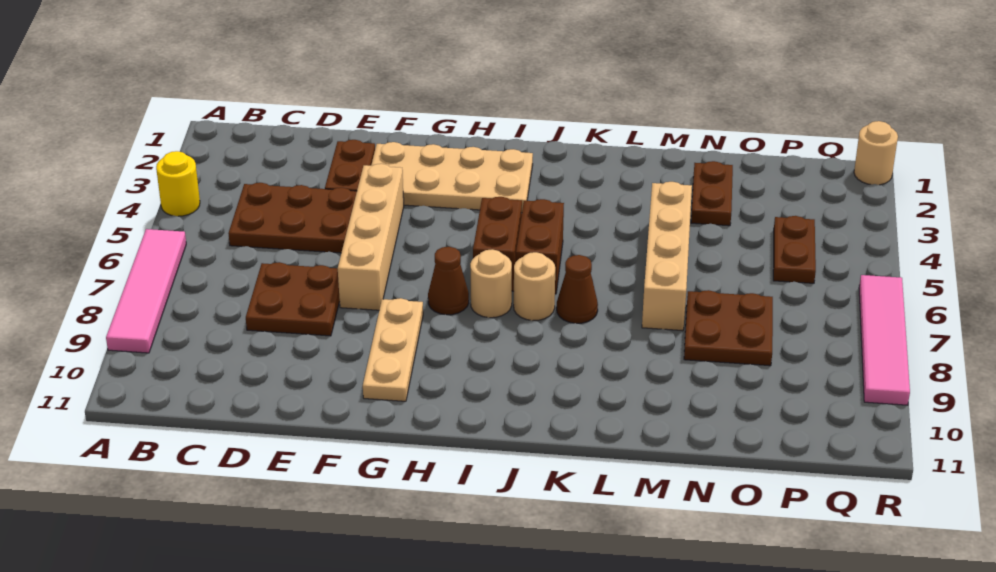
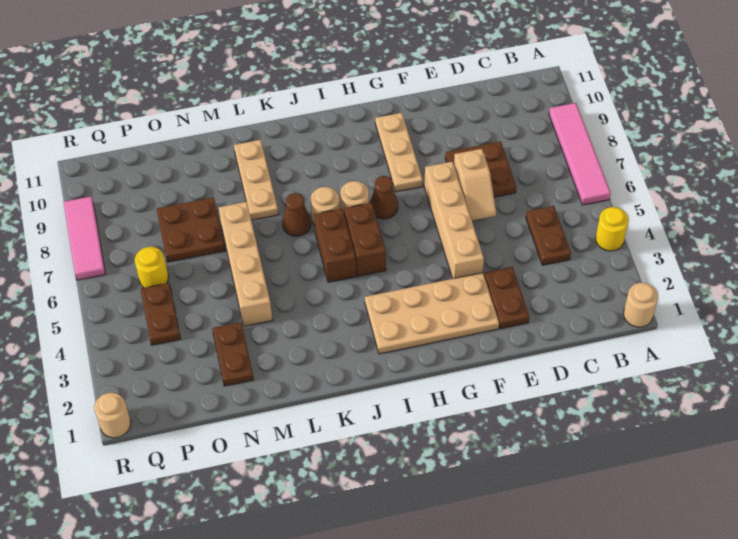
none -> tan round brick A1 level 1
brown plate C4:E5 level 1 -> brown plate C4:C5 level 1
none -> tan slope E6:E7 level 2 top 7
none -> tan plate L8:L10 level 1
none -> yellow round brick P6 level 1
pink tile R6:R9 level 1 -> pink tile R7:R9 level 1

#####

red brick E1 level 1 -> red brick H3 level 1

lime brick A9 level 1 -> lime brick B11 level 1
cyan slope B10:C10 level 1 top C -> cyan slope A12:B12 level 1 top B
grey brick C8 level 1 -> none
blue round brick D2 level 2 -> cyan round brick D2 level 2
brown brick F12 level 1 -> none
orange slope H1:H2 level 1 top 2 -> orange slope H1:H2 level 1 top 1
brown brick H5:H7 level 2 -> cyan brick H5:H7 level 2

#####

_Task objective_
Find each line in the data above with the word "none", then copy it.

_Output for this exercise_
none -> tan round brick A1 level 1
none -> tan slope E6:E7 level 2 top 7
none -> tan plate L8:L10 level 1
none -> yellow round brick P6 level 1
grey brick C8 level 1 -> none
brown brick F12 level 1 -> none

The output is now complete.